Repeat exactly the opening lines of the records, ending with the line that contains "bed: (95, 132) -> (88, 546), added".
━━━━━ Data records
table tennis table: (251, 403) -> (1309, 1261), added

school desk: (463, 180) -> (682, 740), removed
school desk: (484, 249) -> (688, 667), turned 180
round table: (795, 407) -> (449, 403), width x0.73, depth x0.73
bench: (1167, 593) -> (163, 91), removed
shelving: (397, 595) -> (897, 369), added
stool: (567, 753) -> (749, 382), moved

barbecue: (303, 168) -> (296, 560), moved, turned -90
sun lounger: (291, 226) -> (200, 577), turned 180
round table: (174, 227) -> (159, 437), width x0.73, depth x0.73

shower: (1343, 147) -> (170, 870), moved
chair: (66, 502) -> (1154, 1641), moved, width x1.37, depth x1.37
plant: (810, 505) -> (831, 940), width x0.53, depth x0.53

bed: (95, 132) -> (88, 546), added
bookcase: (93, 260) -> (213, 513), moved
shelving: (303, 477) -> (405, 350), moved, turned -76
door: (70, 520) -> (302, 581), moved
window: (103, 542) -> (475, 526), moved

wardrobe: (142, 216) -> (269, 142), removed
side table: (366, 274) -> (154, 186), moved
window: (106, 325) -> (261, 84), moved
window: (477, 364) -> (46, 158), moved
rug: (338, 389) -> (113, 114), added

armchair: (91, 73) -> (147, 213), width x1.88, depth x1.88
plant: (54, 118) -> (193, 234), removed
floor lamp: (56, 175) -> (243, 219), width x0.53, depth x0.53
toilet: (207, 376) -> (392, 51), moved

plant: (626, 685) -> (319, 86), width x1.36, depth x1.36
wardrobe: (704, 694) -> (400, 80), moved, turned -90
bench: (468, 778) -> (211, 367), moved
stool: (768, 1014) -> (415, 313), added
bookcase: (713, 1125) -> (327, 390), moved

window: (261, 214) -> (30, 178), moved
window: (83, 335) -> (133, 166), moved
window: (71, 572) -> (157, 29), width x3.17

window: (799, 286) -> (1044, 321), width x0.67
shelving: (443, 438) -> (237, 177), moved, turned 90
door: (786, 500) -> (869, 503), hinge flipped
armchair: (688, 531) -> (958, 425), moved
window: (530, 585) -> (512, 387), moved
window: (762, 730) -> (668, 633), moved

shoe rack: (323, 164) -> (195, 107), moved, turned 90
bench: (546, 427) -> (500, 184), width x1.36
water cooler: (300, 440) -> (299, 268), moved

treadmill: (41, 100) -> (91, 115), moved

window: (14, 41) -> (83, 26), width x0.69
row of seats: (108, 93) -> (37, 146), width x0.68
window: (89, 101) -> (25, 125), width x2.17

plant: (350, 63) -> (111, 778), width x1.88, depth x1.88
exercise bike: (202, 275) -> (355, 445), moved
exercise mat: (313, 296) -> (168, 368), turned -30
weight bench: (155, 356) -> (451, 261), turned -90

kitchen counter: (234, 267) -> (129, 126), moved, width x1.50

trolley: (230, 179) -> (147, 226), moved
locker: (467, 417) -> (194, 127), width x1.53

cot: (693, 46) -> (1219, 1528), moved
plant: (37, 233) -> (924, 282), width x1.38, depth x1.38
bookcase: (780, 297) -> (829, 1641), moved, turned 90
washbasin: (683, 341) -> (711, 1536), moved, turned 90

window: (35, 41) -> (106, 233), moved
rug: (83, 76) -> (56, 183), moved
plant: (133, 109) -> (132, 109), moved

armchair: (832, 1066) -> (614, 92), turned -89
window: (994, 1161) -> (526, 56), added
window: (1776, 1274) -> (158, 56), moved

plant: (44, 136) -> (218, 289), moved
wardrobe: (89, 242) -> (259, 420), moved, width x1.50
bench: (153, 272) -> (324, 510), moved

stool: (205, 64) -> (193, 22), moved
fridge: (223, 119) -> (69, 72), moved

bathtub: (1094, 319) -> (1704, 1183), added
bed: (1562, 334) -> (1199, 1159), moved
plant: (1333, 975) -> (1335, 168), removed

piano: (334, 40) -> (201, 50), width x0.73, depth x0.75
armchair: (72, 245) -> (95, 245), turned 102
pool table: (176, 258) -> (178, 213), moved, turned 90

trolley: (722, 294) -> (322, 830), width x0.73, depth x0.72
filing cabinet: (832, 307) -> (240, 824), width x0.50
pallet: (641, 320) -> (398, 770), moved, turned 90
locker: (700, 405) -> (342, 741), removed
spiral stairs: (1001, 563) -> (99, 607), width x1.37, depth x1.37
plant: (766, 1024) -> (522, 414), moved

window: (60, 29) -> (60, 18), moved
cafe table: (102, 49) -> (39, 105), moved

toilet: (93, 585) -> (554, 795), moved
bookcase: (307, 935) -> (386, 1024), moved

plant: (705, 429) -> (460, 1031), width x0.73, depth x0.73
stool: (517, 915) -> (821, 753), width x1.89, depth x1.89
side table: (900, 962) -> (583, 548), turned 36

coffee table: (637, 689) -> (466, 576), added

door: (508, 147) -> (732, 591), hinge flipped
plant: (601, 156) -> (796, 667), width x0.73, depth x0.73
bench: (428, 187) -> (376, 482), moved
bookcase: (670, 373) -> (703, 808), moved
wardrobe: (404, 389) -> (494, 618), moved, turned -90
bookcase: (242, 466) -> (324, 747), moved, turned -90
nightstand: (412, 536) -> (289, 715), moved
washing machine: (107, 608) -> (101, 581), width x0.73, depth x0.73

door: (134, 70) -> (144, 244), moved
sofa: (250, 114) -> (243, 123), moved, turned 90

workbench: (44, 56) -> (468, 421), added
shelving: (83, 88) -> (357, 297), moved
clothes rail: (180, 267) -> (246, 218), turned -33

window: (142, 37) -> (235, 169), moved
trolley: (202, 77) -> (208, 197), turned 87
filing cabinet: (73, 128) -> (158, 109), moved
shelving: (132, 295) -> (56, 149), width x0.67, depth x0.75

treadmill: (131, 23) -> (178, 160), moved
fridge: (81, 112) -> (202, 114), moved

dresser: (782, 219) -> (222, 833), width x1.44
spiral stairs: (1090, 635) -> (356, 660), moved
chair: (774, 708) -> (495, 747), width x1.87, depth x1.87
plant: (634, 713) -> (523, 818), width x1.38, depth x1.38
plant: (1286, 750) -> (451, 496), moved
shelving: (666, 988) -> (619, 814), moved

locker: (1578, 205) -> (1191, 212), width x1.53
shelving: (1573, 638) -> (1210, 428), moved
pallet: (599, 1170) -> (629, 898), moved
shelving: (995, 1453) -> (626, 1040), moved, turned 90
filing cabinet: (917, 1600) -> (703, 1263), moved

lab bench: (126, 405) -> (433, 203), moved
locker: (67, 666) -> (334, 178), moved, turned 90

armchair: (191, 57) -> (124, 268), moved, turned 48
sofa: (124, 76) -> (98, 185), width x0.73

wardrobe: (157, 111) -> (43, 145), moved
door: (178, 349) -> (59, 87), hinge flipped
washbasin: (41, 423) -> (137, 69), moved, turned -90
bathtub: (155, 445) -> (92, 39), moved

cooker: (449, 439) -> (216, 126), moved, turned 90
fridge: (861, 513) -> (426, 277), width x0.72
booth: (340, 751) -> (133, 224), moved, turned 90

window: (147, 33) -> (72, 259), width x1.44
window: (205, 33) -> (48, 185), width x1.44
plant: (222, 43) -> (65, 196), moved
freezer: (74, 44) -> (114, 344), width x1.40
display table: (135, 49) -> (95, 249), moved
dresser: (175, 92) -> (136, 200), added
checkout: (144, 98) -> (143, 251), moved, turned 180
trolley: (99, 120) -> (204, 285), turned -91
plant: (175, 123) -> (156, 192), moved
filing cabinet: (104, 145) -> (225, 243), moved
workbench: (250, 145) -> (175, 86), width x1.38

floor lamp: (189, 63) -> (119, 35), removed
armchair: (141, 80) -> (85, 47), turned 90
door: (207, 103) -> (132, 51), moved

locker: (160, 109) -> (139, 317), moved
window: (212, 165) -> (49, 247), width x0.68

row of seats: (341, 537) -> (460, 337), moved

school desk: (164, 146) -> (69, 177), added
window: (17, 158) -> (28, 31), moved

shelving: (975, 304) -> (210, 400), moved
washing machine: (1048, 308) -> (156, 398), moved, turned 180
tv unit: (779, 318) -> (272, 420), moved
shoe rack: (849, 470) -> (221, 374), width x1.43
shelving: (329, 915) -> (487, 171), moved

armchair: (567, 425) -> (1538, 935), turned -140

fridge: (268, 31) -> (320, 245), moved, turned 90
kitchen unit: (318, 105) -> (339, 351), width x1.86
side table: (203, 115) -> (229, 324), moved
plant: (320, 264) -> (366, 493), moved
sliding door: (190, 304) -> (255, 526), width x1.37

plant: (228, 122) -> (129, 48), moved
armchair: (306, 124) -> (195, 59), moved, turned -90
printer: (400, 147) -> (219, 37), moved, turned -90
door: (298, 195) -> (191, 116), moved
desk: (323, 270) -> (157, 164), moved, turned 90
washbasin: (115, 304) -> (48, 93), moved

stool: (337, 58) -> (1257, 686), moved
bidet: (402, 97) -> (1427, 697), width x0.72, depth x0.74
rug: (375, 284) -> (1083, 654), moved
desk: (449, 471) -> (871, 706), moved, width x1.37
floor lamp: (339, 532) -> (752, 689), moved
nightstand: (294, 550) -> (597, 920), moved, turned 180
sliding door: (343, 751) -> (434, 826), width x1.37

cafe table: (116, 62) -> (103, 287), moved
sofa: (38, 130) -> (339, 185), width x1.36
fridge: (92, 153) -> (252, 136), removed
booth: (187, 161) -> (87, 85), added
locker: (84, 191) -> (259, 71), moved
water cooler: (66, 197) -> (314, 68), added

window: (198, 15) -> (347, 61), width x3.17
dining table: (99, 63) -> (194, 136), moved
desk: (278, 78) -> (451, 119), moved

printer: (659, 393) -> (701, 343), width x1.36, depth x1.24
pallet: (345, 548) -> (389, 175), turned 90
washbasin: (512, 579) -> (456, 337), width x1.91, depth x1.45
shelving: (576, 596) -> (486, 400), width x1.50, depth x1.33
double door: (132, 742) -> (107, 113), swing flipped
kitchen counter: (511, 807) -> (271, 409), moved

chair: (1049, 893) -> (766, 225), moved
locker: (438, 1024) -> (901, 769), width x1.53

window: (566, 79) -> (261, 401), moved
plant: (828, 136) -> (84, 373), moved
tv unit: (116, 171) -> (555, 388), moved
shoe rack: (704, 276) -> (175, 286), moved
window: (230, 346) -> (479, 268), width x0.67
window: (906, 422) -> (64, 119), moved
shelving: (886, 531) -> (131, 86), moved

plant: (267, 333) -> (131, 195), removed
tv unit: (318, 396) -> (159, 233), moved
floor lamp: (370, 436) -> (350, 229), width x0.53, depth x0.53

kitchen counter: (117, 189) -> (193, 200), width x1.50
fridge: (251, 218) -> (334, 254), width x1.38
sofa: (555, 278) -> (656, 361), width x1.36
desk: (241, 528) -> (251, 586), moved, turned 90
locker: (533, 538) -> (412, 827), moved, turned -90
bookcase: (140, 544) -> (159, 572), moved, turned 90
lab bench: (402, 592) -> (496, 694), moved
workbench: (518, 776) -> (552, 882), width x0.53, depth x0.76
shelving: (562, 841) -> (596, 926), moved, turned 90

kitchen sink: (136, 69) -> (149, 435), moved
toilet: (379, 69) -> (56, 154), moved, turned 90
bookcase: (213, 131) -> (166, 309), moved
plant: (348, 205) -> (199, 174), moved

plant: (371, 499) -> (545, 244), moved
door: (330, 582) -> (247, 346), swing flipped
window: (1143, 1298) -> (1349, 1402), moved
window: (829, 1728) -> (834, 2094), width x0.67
━━━━━━━━━━
== The answer ==
table tennis table: (251, 403) -> (1309, 1261), added

school desk: (463, 180) -> (682, 740), removed
school desk: (484, 249) -> (688, 667), turned 180
round table: (795, 407) -> (449, 403), width x0.73, depth x0.73
bench: (1167, 593) -> (163, 91), removed
shelving: (397, 595) -> (897, 369), added
stool: (567, 753) -> (749, 382), moved

barbecue: (303, 168) -> (296, 560), moved, turned -90
sun lounger: (291, 226) -> (200, 577), turned 180
round table: (174, 227) -> (159, 437), width x0.73, depth x0.73

shower: (1343, 147) -> (170, 870), moved
chair: (66, 502) -> (1154, 1641), moved, width x1.37, depth x1.37
plant: (810, 505) -> (831, 940), width x0.53, depth x0.53

bed: (95, 132) -> (88, 546), added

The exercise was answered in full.